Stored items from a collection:
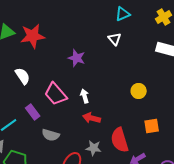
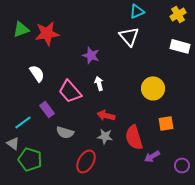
white triangle: (115, 39) -> (129, 36), size x1.5
yellow circle: (139, 91) -> (153, 88), size x1.5
white arrow: (85, 96) -> (99, 83), moved
gray star: (94, 148) -> (105, 136), moved

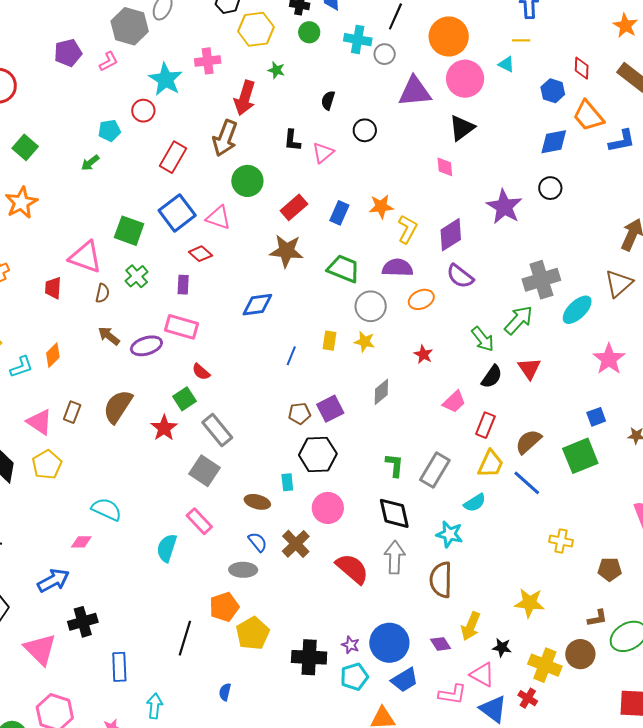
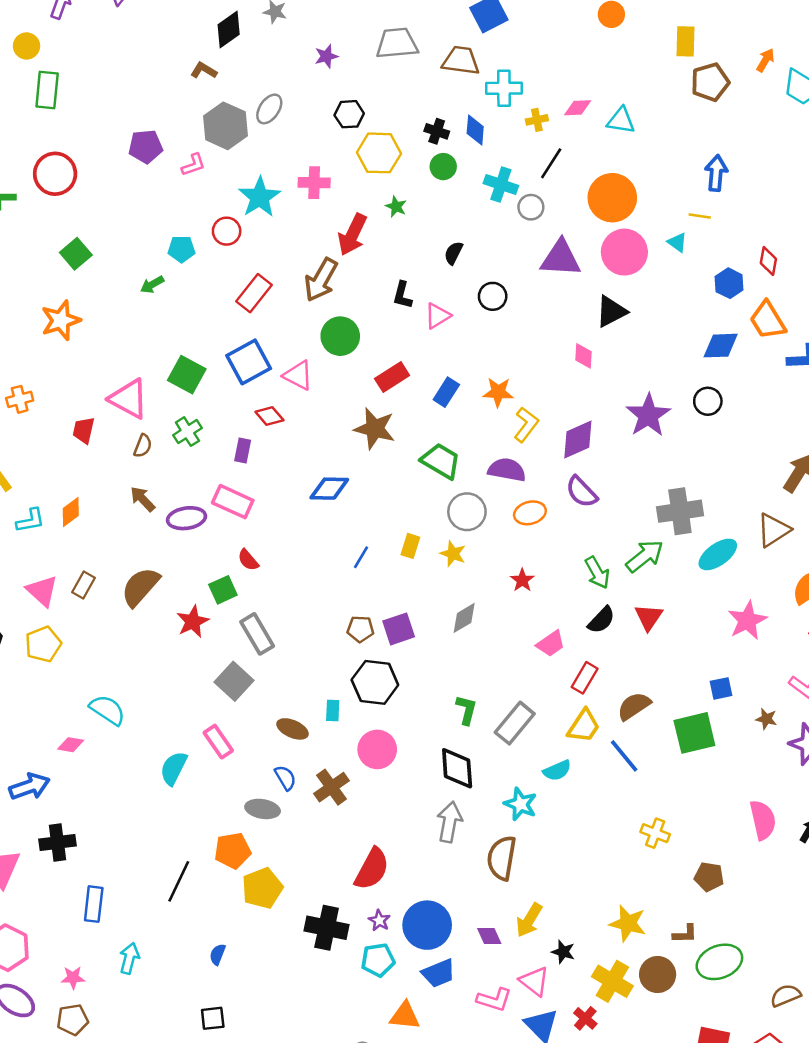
red semicircle: (352, 569) -> (372, 869), moved, turned 69
yellow star: (529, 603) -> (628, 923), moved

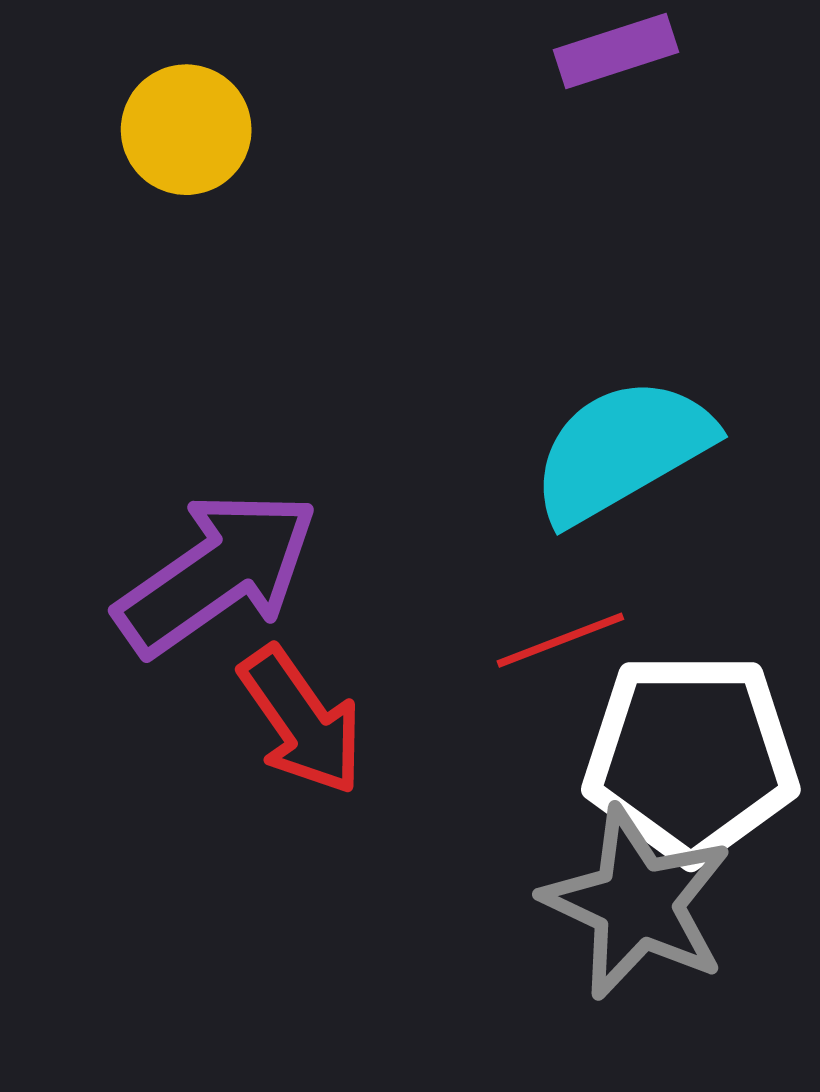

ABOUT THIS TASK
Omitting the pictures, copy each record above exactly as it stands.

COMPLETED TASK
white triangle: (115, 39) -> (129, 36), size x1.5
yellow circle: (139, 91) -> (153, 88), size x1.5
white arrow: (85, 96) -> (99, 83), moved
gray star: (94, 148) -> (105, 136), moved

red semicircle: (352, 569) -> (372, 869), moved, turned 69
yellow star: (529, 603) -> (628, 923), moved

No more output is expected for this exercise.